WORK ITEM –
If a line in the listing contains "trapezoid", copy it out whole.

═══ EXTRACTED ENTRIES ═══

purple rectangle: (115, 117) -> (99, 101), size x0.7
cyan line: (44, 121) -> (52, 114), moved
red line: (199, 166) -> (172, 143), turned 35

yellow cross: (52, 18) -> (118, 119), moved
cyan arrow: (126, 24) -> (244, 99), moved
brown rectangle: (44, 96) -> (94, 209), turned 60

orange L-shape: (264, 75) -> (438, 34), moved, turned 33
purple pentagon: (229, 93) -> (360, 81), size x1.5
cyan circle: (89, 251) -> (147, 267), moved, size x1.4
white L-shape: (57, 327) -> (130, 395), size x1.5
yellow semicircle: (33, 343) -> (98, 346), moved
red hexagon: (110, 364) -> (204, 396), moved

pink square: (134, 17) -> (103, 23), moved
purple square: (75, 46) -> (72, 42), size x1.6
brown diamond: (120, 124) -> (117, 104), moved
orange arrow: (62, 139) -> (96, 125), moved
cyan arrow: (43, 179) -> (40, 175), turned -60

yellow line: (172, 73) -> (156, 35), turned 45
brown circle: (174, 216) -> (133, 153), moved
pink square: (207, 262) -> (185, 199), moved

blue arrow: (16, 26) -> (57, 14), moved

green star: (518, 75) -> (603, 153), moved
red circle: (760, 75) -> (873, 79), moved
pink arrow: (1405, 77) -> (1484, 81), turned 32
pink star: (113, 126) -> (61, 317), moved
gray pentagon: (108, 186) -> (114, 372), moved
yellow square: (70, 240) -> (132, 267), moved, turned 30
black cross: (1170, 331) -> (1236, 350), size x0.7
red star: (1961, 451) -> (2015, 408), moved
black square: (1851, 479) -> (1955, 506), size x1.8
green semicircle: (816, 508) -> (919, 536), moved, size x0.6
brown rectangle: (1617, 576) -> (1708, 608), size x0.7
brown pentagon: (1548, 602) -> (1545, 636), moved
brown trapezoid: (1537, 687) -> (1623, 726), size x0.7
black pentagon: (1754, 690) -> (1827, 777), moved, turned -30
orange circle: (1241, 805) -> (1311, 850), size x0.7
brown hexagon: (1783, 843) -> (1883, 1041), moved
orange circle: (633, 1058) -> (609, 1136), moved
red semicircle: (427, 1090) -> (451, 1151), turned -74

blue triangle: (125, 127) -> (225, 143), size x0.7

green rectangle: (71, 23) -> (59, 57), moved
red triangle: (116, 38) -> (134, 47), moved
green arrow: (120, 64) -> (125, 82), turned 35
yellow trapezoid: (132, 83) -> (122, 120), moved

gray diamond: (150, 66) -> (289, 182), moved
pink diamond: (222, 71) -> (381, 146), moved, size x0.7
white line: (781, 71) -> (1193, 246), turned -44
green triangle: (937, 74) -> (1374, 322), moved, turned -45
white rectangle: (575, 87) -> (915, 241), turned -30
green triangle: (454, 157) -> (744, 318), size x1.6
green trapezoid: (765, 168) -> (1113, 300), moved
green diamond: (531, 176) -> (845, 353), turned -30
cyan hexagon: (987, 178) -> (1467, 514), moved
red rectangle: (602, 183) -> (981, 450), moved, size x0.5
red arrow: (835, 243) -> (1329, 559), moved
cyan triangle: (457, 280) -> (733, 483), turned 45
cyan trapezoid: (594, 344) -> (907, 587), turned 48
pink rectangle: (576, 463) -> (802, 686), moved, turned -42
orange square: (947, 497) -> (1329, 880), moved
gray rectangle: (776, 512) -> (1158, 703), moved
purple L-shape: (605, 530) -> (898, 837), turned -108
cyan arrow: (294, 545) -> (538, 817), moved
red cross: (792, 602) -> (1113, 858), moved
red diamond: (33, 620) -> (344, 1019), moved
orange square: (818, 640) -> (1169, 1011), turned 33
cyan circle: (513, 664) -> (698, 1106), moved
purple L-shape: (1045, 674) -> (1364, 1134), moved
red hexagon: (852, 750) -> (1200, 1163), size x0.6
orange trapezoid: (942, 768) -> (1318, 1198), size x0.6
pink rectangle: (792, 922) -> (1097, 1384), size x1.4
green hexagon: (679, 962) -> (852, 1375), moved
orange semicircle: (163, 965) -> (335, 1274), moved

═══

ANSWER –
brown trapezoid: (1537, 687) -> (1623, 726), size x0.7
yellow trapezoid: (132, 83) -> (122, 120), moved
green trapezoid: (765, 168) -> (1113, 300), moved
cyan trapezoid: (594, 344) -> (907, 587), turned 48
orange trapezoid: (942, 768) -> (1318, 1198), size x0.6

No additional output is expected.